- Task:
Nothing but the lines from the one containing "green duck: 2 -> 4" to the end of the data should be returned, each exactly as written.

- Source data:
------------------------------------
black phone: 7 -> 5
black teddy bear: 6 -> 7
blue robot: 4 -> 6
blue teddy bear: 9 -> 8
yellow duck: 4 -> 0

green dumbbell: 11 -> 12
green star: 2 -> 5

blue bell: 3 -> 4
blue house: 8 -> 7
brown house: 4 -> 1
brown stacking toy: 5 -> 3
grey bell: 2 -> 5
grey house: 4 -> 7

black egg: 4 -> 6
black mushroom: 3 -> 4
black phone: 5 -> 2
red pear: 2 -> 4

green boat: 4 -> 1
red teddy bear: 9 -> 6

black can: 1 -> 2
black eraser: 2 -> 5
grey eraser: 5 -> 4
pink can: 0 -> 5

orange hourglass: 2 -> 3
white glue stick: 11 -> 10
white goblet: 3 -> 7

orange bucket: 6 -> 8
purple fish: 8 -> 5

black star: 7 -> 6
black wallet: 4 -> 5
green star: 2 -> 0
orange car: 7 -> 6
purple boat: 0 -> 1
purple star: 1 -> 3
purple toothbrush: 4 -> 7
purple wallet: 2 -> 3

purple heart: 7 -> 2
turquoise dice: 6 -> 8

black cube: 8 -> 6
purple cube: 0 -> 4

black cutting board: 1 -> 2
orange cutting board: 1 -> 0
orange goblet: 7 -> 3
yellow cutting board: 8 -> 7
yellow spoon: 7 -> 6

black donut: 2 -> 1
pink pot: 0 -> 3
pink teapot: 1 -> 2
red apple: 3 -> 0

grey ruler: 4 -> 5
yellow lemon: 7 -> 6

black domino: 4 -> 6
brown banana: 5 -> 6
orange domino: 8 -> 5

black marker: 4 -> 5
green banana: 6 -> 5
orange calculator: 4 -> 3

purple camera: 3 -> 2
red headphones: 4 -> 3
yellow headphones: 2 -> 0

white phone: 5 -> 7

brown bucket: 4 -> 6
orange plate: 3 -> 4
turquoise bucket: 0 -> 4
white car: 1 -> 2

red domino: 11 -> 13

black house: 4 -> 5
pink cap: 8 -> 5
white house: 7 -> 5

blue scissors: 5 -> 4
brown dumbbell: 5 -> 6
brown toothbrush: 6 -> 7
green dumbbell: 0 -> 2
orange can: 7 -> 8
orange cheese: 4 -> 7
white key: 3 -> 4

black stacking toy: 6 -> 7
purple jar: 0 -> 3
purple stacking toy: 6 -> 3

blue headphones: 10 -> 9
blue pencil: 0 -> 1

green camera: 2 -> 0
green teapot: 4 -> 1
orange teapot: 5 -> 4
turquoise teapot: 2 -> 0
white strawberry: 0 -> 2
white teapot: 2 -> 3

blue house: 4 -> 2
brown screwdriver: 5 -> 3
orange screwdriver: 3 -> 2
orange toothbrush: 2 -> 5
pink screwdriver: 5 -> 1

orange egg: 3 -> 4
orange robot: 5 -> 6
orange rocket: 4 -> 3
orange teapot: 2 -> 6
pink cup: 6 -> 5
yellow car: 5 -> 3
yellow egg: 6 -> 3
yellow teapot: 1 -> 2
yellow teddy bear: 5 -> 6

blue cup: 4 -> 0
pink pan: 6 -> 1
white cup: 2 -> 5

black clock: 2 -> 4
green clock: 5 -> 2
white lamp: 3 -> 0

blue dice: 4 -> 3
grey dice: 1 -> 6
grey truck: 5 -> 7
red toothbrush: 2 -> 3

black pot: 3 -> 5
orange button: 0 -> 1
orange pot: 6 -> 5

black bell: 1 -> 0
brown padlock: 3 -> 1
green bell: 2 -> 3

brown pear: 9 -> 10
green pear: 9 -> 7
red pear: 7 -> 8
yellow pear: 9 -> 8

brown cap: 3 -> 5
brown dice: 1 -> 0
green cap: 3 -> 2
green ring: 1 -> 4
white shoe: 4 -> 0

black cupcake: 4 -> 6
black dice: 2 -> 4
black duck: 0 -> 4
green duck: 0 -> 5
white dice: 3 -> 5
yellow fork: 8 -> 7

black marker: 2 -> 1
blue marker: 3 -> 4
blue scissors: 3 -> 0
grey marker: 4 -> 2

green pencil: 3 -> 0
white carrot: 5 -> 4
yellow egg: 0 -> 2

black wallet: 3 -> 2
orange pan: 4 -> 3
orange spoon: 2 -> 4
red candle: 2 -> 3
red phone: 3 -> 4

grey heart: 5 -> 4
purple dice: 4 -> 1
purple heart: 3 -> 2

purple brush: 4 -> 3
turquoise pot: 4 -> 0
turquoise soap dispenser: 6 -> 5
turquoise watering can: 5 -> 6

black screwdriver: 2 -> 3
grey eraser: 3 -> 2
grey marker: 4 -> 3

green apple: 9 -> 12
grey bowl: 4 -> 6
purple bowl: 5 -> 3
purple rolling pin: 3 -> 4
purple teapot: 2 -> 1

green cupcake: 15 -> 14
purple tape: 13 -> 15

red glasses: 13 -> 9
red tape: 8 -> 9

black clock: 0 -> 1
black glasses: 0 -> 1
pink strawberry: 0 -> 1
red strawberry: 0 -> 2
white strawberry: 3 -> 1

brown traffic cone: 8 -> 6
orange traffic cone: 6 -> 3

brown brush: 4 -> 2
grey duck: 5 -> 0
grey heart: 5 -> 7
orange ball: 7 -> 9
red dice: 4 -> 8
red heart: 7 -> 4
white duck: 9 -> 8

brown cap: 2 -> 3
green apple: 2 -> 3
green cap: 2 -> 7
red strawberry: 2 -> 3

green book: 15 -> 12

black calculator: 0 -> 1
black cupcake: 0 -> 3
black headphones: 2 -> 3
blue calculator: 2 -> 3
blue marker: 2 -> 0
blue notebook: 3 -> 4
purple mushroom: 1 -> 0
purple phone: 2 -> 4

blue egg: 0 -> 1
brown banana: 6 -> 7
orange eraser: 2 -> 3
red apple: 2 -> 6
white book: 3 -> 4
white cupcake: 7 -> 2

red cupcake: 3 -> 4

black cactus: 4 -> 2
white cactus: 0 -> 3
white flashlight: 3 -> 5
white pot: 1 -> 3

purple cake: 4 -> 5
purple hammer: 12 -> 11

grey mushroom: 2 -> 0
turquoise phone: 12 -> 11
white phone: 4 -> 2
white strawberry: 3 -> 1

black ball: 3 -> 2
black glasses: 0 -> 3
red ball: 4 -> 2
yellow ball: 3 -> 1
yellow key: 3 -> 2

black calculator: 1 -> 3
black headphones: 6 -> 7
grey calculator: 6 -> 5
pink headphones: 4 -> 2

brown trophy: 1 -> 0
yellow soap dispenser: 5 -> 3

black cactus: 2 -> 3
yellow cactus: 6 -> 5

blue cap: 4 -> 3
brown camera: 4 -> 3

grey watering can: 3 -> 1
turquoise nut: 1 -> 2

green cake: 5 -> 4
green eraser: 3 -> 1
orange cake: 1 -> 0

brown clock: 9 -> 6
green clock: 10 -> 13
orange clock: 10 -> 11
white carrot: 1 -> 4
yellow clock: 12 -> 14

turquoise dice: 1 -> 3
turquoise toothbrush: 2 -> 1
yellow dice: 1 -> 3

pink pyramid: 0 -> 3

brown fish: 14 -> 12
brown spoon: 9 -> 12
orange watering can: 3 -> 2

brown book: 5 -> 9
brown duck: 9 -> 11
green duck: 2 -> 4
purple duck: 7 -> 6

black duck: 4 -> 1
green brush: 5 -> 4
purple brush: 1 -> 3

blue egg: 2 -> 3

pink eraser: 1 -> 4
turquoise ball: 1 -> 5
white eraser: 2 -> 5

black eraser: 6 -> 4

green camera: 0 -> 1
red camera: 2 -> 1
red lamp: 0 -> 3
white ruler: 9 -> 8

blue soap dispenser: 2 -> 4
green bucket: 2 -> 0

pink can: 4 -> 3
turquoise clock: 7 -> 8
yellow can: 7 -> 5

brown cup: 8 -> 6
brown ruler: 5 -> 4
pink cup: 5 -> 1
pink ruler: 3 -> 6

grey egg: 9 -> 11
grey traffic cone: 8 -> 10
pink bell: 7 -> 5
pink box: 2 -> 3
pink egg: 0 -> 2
------------------------------------
- Completed task:
green duck: 2 -> 4
purple duck: 7 -> 6

black duck: 4 -> 1
green brush: 5 -> 4
purple brush: 1 -> 3

blue egg: 2 -> 3

pink eraser: 1 -> 4
turquoise ball: 1 -> 5
white eraser: 2 -> 5

black eraser: 6 -> 4

green camera: 0 -> 1
red camera: 2 -> 1
red lamp: 0 -> 3
white ruler: 9 -> 8

blue soap dispenser: 2 -> 4
green bucket: 2 -> 0

pink can: 4 -> 3
turquoise clock: 7 -> 8
yellow can: 7 -> 5

brown cup: 8 -> 6
brown ruler: 5 -> 4
pink cup: 5 -> 1
pink ruler: 3 -> 6

grey egg: 9 -> 11
grey traffic cone: 8 -> 10
pink bell: 7 -> 5
pink box: 2 -> 3
pink egg: 0 -> 2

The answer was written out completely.